── Data ──
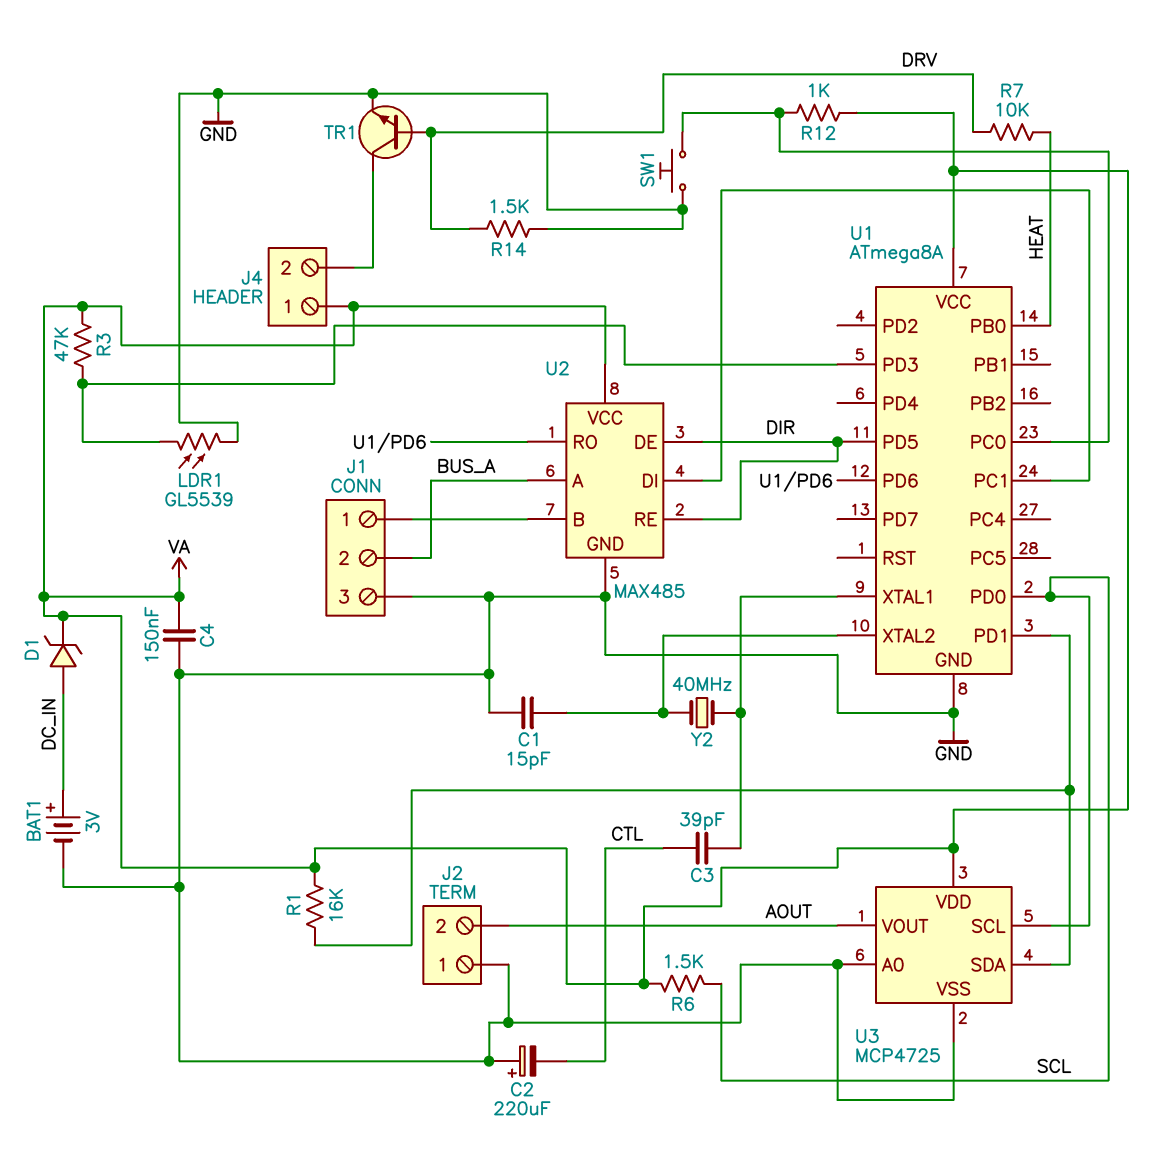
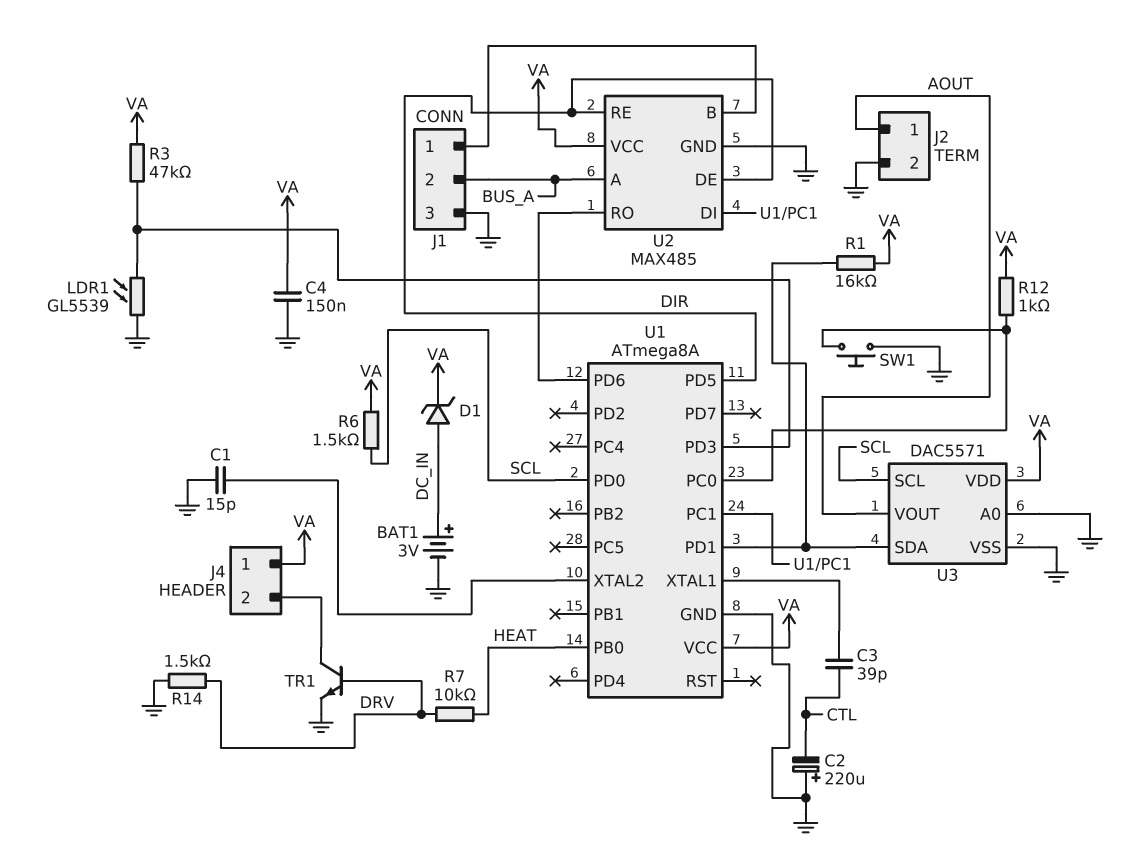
J2 pin 1: GND -> AOUT
J2 pin 2: AOUT -> GND
U3: MCP4725 -> DAC5571
Y2: 40MHz (U1/XTAL1, U1/XTAL2) -> none

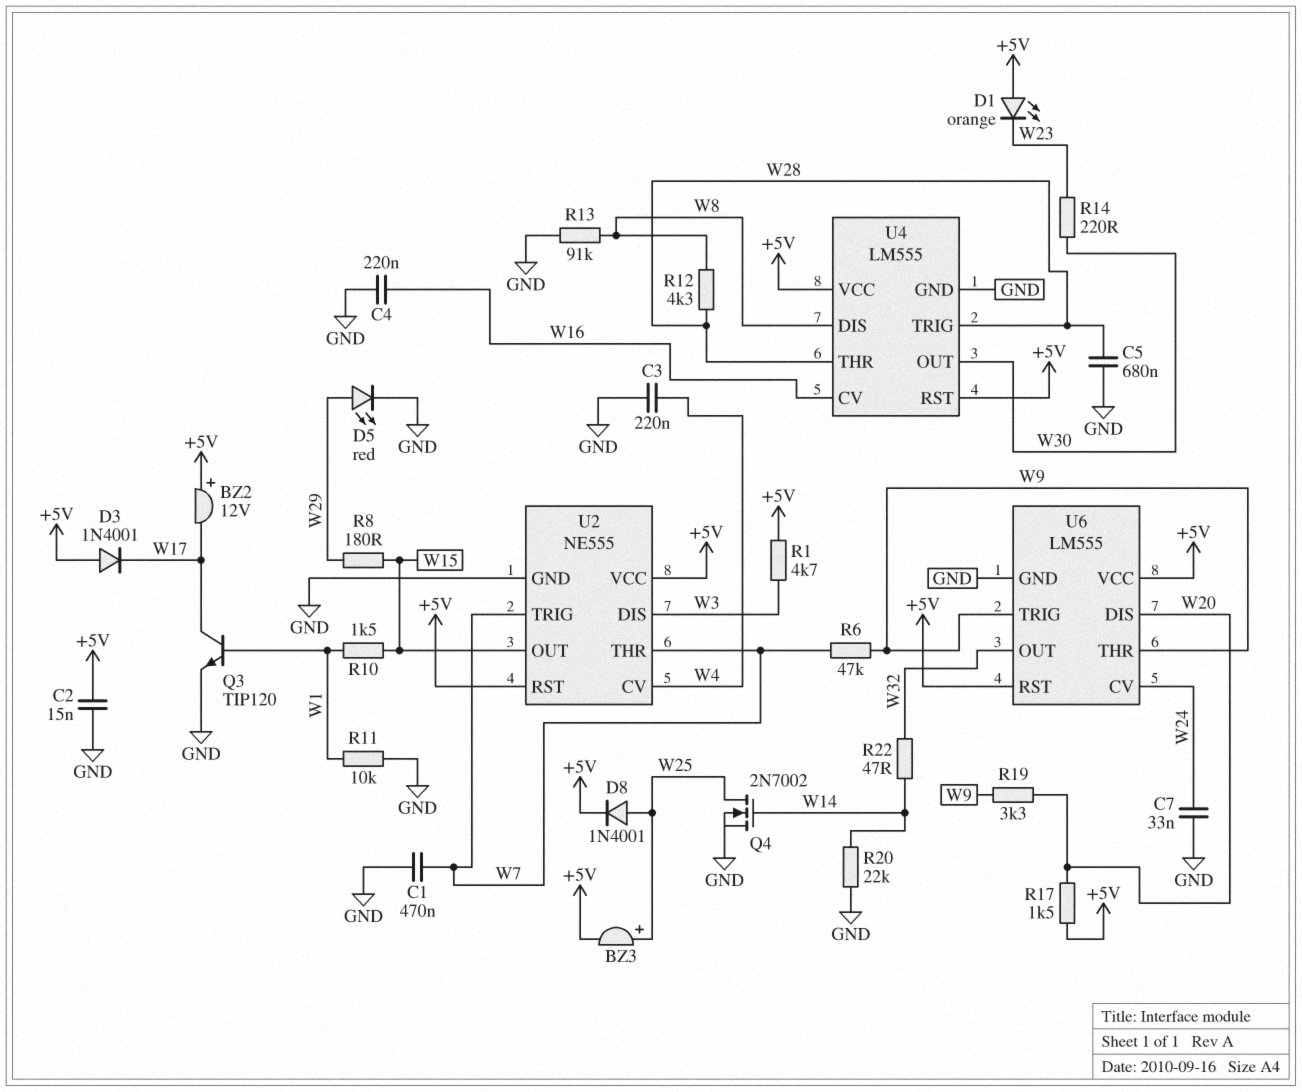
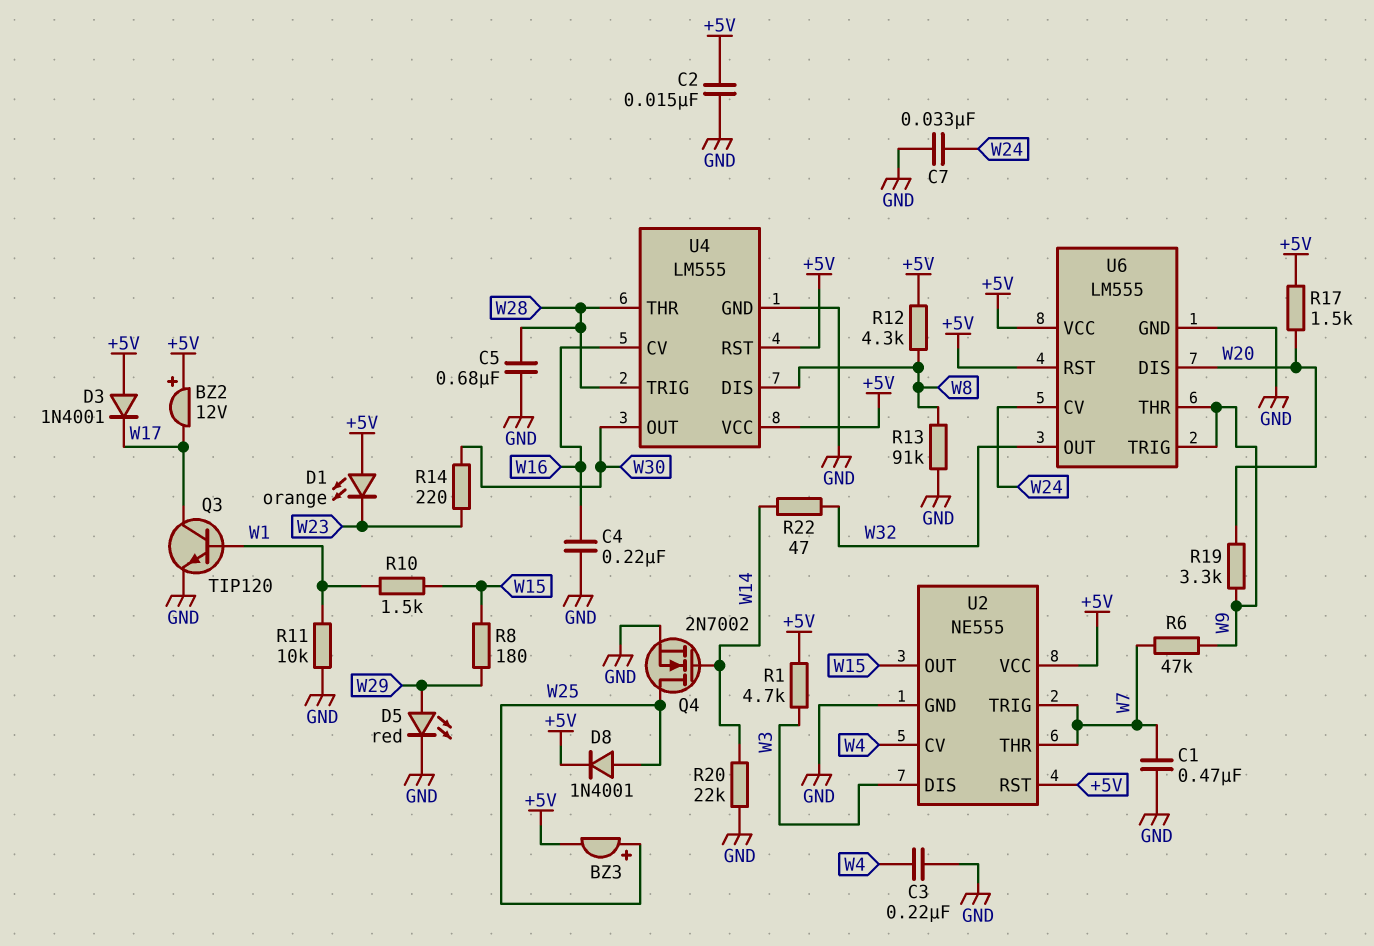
R12: 4.3k (W8, W28) -> 4.3k (+5V, W8)

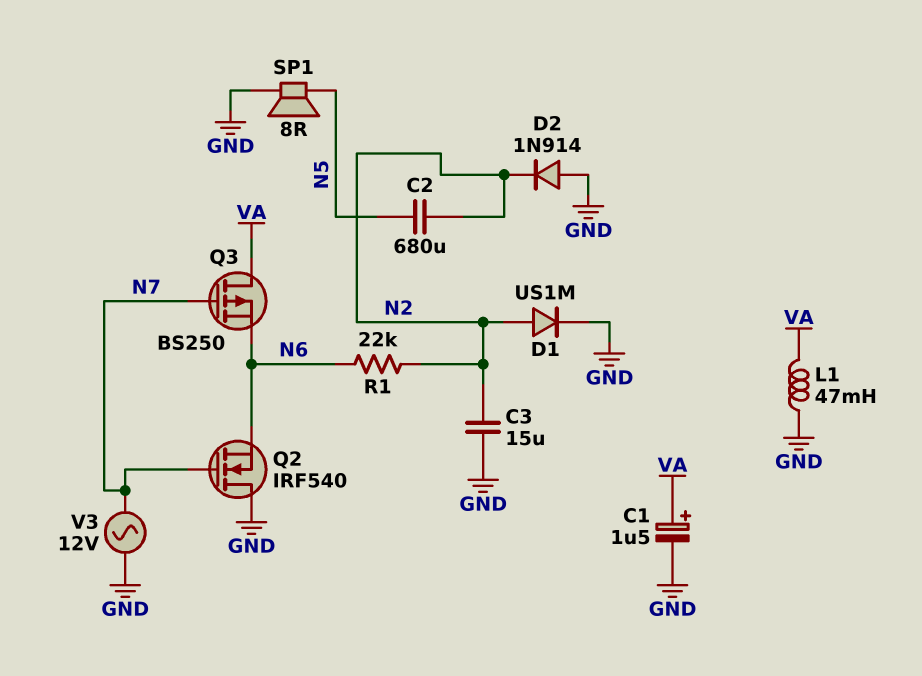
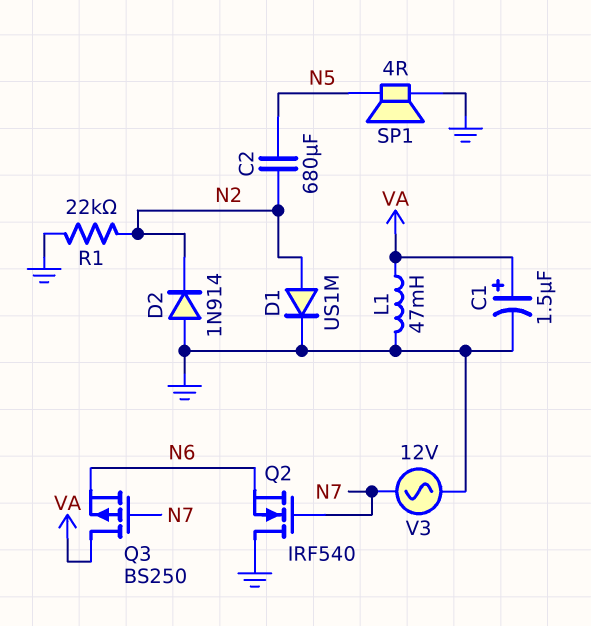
C3: 15uF (GND, N2) -> none
R1: 22k (N2, N6) -> 22k (GND, N2)
SP1: speaker 8R (GND, N5) -> speaker 4R (GND, N5)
───
• **Try it**
Type the entries again verbatim. Drop the images.

• **Exercise result**
J2 pin 1: GND -> AOUT
J2 pin 2: AOUT -> GND
U3: MCP4725 -> DAC5571
Y2: 40MHz (U1/XTAL1, U1/XTAL2) -> none

R12: 4.3k (W8, W28) -> 4.3k (+5V, W8)

C3: 15uF (GND, N2) -> none
R1: 22k (N2, N6) -> 22k (GND, N2)
SP1: speaker 8R (GND, N5) -> speaker 4R (GND, N5)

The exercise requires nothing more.